■ **Activity**: Each line below from the one containing "brown slope B1:C1" through the one containing "yellow plate C5:C8" is to be given again exactly, and no line outside that span.

■ **Object matching data**:
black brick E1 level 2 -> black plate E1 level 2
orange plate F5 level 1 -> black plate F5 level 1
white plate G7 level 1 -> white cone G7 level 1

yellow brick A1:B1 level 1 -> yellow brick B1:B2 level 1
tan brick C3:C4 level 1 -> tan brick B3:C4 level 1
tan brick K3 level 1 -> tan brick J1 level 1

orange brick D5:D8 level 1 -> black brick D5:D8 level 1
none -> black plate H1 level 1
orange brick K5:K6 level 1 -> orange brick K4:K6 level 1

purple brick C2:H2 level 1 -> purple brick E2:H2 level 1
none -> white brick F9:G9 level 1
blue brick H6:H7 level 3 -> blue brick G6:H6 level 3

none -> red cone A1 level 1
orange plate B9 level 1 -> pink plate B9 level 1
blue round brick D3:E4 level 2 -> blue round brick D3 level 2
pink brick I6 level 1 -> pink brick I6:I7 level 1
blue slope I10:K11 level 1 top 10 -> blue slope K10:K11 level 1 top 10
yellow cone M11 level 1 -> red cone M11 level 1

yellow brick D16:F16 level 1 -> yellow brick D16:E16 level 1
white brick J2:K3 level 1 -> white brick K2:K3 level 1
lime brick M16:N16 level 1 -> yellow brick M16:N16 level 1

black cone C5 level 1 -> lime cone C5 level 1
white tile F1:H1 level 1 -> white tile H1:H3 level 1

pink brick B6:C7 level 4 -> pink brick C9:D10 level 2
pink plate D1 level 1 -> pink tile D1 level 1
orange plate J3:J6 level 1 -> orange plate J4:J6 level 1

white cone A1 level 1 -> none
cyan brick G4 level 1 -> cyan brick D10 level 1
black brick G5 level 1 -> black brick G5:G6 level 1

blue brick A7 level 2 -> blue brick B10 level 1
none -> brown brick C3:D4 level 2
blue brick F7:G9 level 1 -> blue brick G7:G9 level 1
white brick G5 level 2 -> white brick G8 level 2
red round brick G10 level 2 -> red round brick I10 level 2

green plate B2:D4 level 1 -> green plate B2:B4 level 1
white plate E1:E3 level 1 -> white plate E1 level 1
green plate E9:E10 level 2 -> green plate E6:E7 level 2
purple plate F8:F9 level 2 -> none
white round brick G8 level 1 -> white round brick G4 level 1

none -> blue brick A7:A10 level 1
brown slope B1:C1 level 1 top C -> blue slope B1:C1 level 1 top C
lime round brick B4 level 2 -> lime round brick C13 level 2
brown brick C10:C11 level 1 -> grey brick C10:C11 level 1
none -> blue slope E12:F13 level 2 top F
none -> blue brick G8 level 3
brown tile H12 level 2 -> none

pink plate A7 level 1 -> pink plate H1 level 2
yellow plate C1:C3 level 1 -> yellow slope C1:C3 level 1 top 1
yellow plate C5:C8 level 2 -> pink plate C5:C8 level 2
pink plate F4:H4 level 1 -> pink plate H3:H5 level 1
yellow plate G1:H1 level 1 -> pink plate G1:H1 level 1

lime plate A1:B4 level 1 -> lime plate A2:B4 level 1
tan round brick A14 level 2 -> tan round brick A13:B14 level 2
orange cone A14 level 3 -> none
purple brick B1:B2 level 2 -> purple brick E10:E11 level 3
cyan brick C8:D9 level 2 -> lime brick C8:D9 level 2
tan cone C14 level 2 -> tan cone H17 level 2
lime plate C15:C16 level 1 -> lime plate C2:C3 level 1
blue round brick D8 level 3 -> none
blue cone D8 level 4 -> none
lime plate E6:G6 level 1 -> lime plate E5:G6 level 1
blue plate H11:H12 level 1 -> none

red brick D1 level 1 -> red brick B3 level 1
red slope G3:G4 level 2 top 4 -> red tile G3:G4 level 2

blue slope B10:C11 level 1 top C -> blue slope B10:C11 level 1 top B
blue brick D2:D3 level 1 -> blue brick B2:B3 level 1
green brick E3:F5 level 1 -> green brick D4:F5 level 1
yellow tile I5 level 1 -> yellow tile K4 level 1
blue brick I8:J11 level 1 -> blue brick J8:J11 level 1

■ **Problem solution**:
brown slope B1:C1 level 1 top C -> blue slope B1:C1 level 1 top C
lime round brick B4 level 2 -> lime round brick C13 level 2
brown brick C10:C11 level 1 -> grey brick C10:C11 level 1
none -> blue slope E12:F13 level 2 top F
none -> blue brick G8 level 3
brown tile H12 level 2 -> none

pink plate A7 level 1 -> pink plate H1 level 2
yellow plate C1:C3 level 1 -> yellow slope C1:C3 level 1 top 1
yellow plate C5:C8 level 2 -> pink plate C5:C8 level 2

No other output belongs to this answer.